Records for this task:

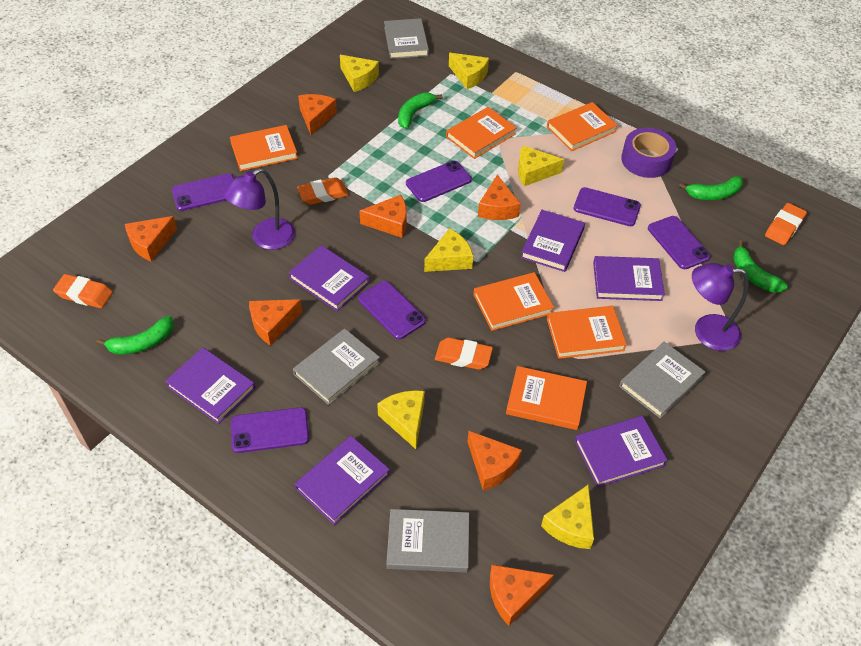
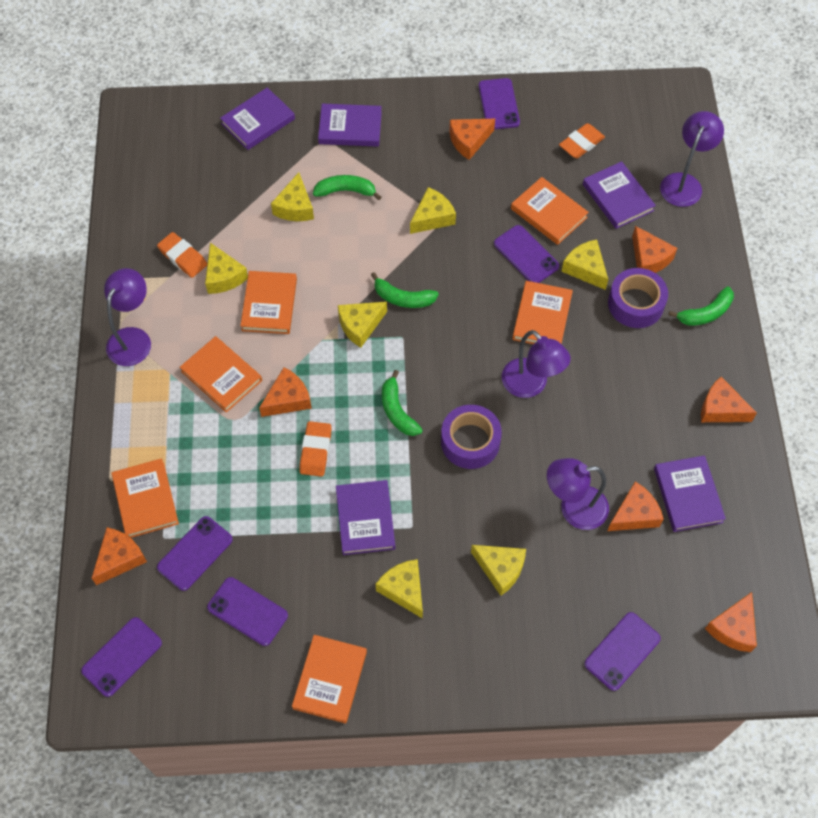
grey book: 4 -> 0
orange eraser: 4 -> 3
purple book: 6 -> 5
purple lamp: 2 -> 4
purple tape: 1 -> 2
yellow cheese: 6 -> 7

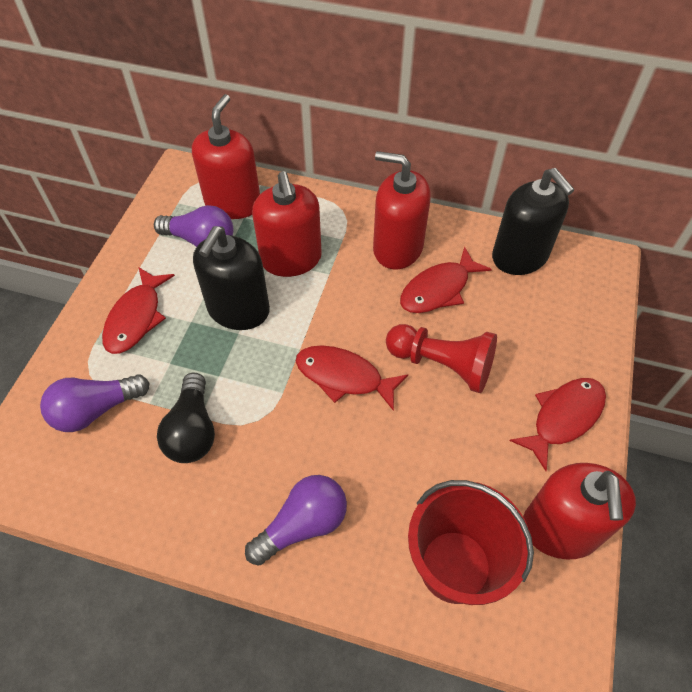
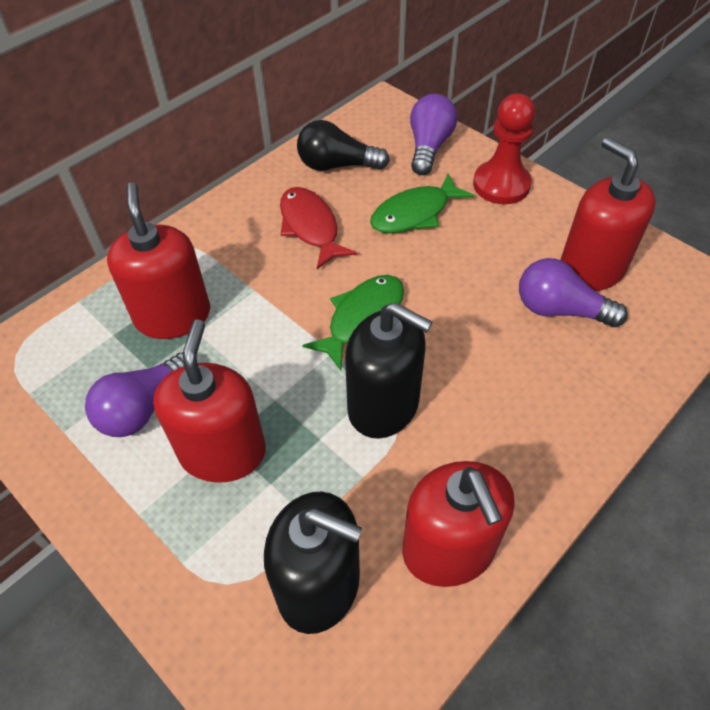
green fish: 0 -> 2
red bucket: 1 -> 0
red fish: 4 -> 1

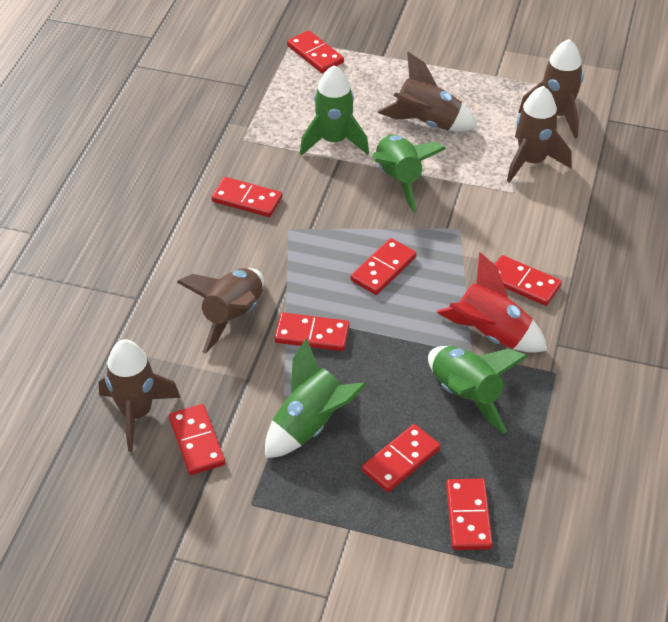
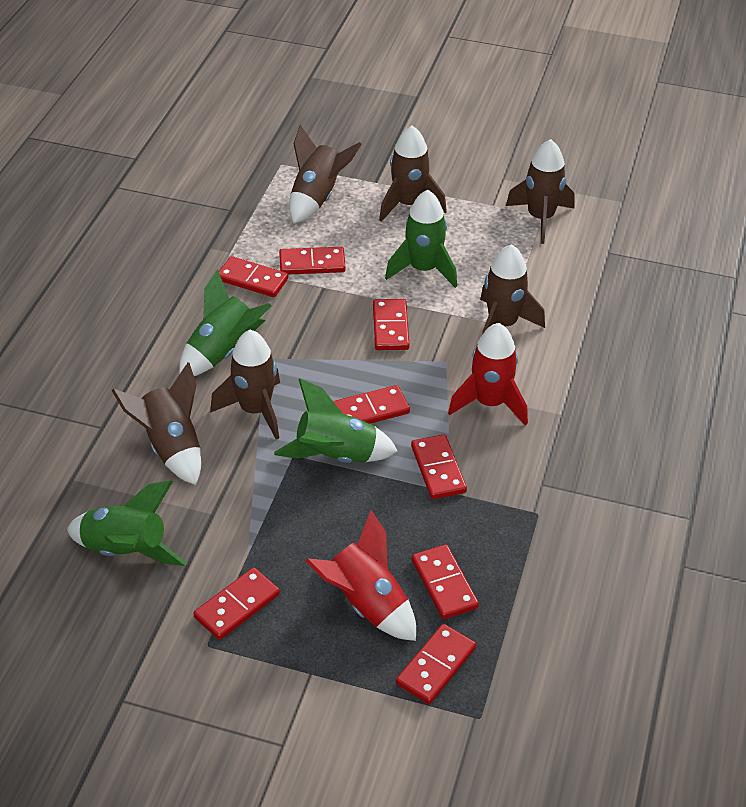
brown rocket: 5 -> 6
red rocket: 1 -> 2

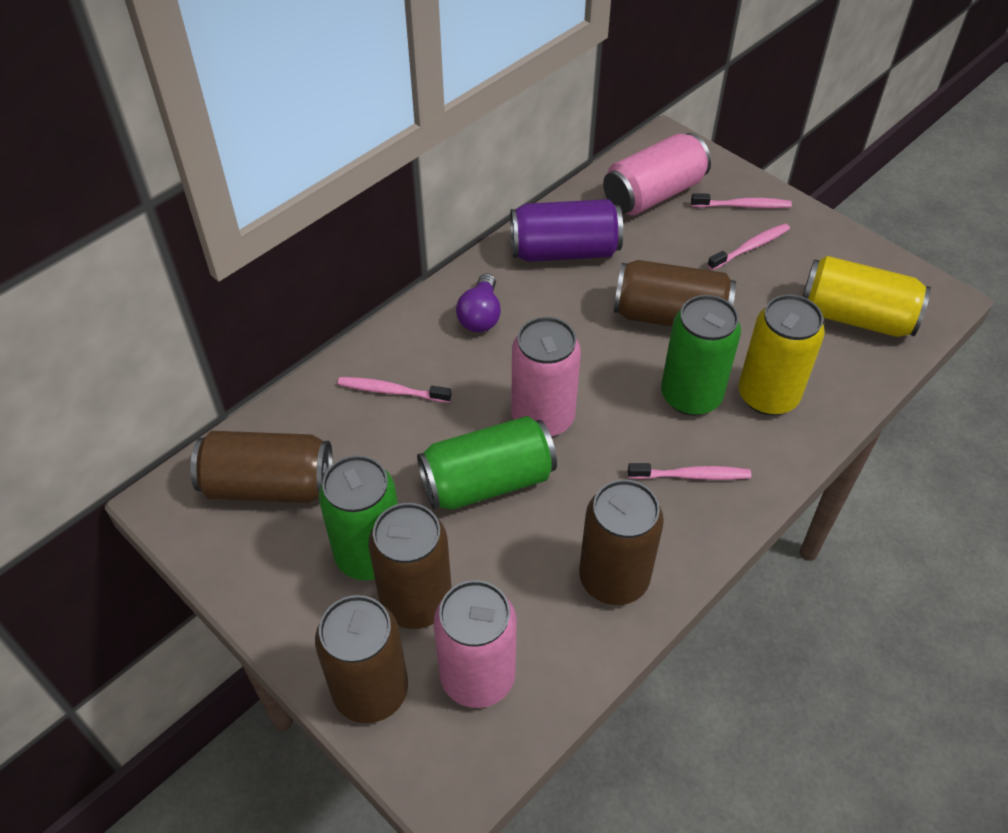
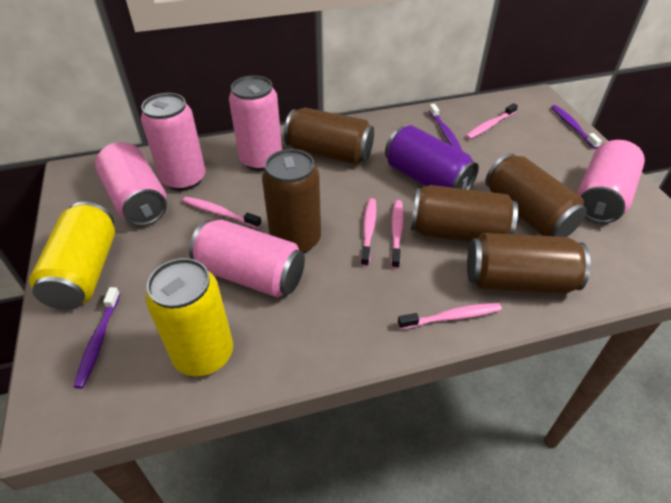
green can: 3 -> 0
pink can: 3 -> 5
pink toothbrush: 4 -> 5
purple light bulb: 1 -> 0
purple toothbrush: 0 -> 3

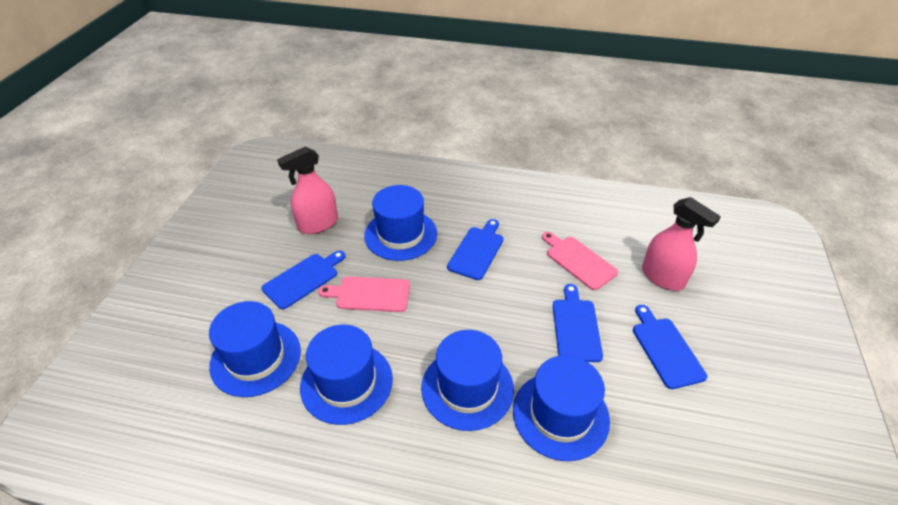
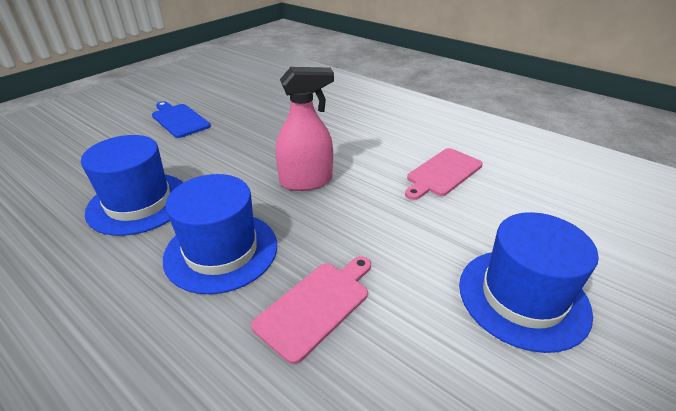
blue cutting board: 4 -> 1
blue hat: 5 -> 3
pink spray bottle: 2 -> 1

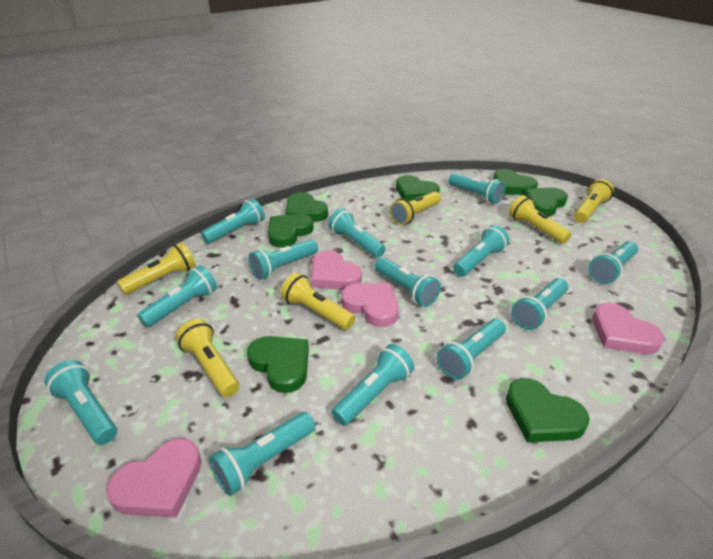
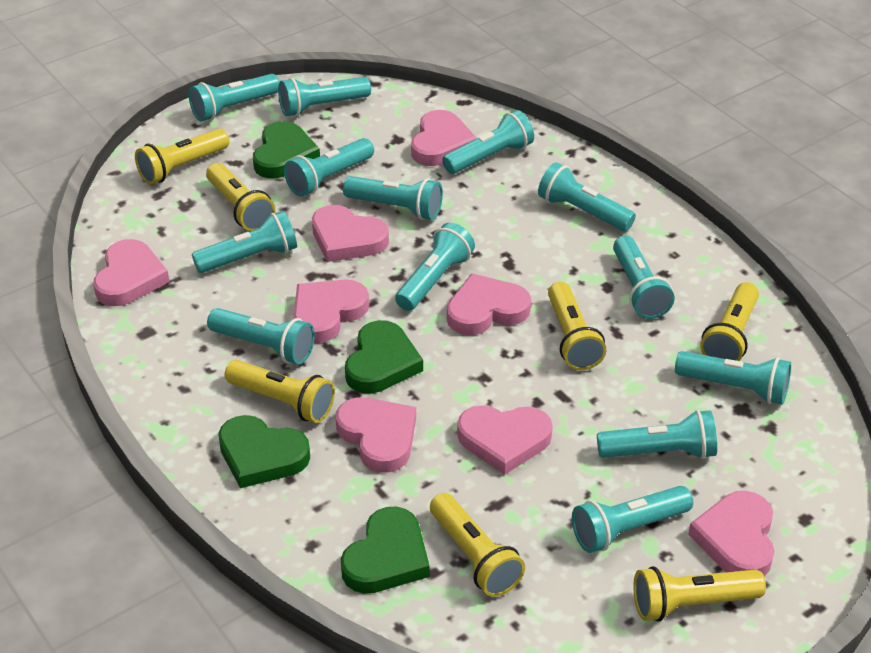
green heart: 7 -> 4
pink heart: 4 -> 8
yellow flashlight: 6 -> 7

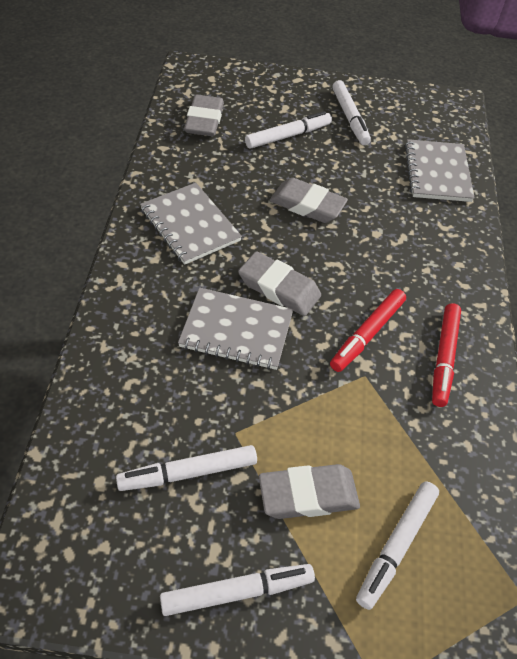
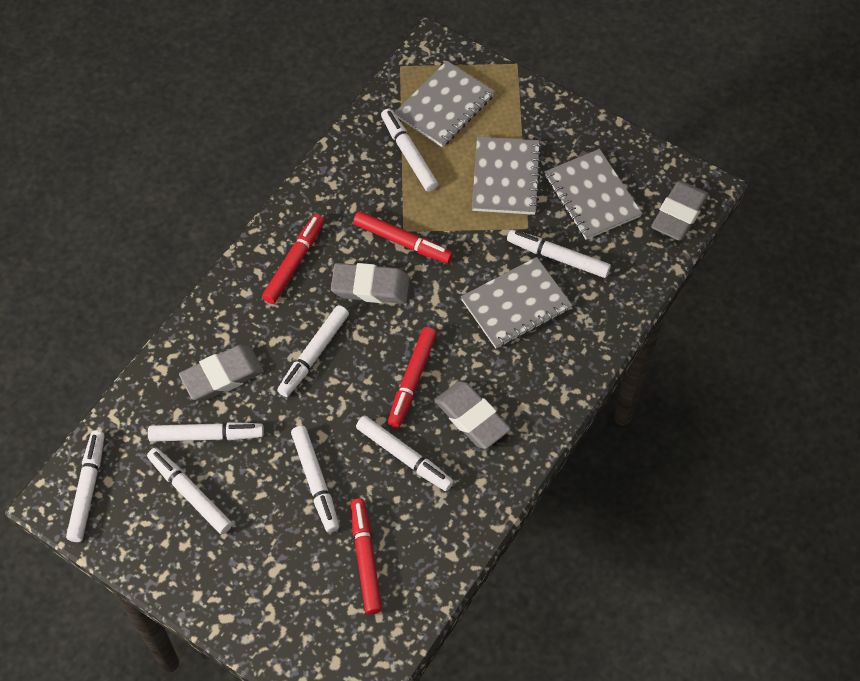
grey notebook: 3 -> 4
red marker: 2 -> 4
white marker: 5 -> 8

Work request: Copy the entries exactly. Leave out the images.

Written response:
grey book: 4 -> 0
orange eraser: 4 -> 3
purple book: 6 -> 5
purple lamp: 2 -> 4
purple tape: 1 -> 2
yellow cheese: 6 -> 7

green fish: 0 -> 2
red bucket: 1 -> 0
red fish: 4 -> 1

brown rocket: 5 -> 6
red rocket: 1 -> 2

green can: 3 -> 0
pink can: 3 -> 5
pink toothbrush: 4 -> 5
purple light bulb: 1 -> 0
purple toothbrush: 0 -> 3

blue cutting board: 4 -> 1
blue hat: 5 -> 3
pink spray bottle: 2 -> 1

green heart: 7 -> 4
pink heart: 4 -> 8
yellow flashlight: 6 -> 7

grey notebook: 3 -> 4
red marker: 2 -> 4
white marker: 5 -> 8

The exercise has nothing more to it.